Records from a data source
┏━━
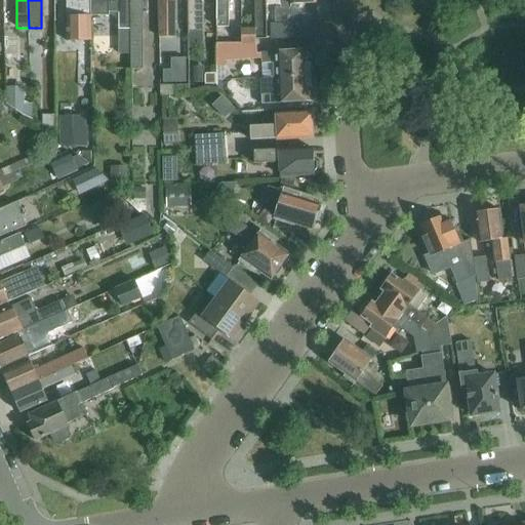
[(91,15),(90,8),(90,0),(66,0),(67,41),(91,41),(91,15)]
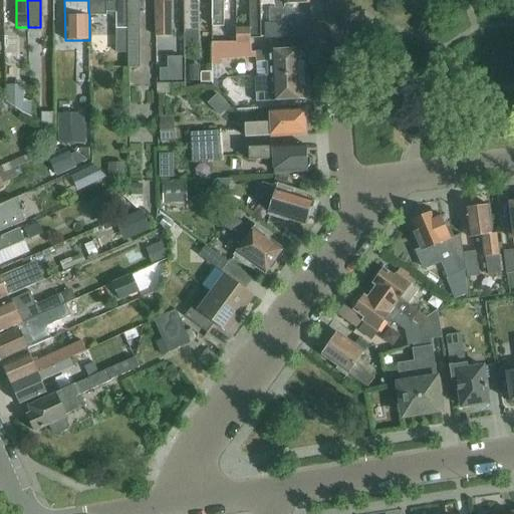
[(125,0),(88,0),(88,8),(89,15),(107,15),(107,13),(115,13),(115,29),(127,30),(126,8),(125,0)]
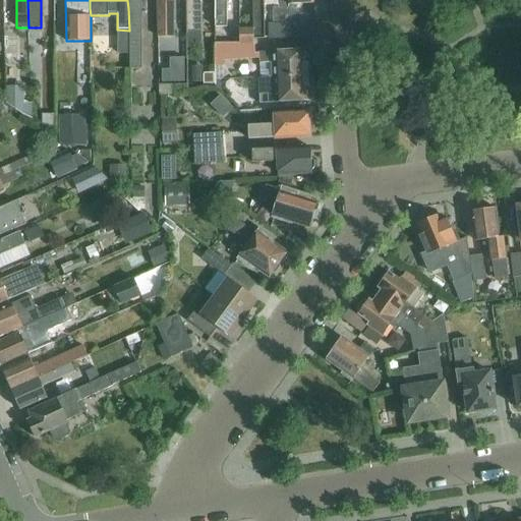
[(127,0),(128,8),(129,31),(129,39),(129,68),(141,68),(140,0),(127,0)]
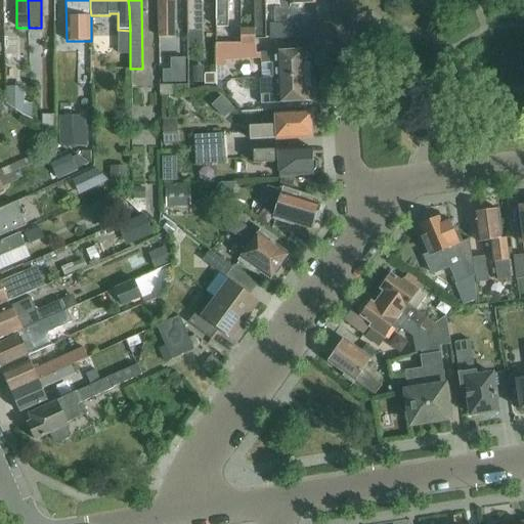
[(158,0),(158,31),(159,37),(176,37),(176,0),(158,0)]
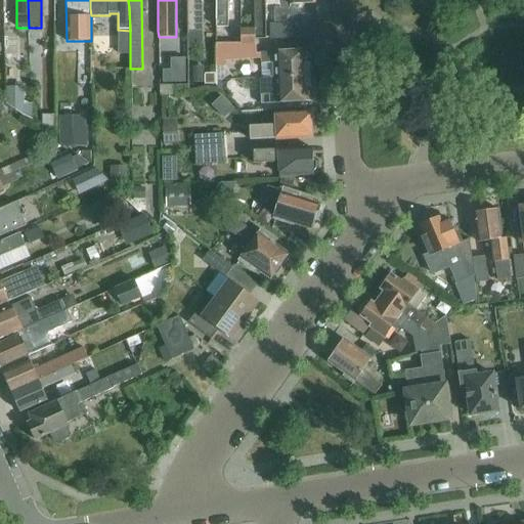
[(187,0),(188,33),(203,33),(203,0),(187,0)]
┗━━
Should the entries hold any pictures, please omit those and print the remaining text exactly.

[(91,15),(90,8),(90,0),(66,0),(67,41),(91,41),(91,15)]
[(125,0),(88,0),(88,8),(89,15),(107,15),(107,13),(115,13),(115,29),(127,30),(126,8),(125,0)]
[(127,0),(128,8),(129,31),(129,39),(129,68),(141,68),(140,0),(127,0)]
[(158,0),(158,31),(159,37),(176,37),(176,0),(158,0)]
[(187,0),(188,33),(203,33),(203,0),(187,0)]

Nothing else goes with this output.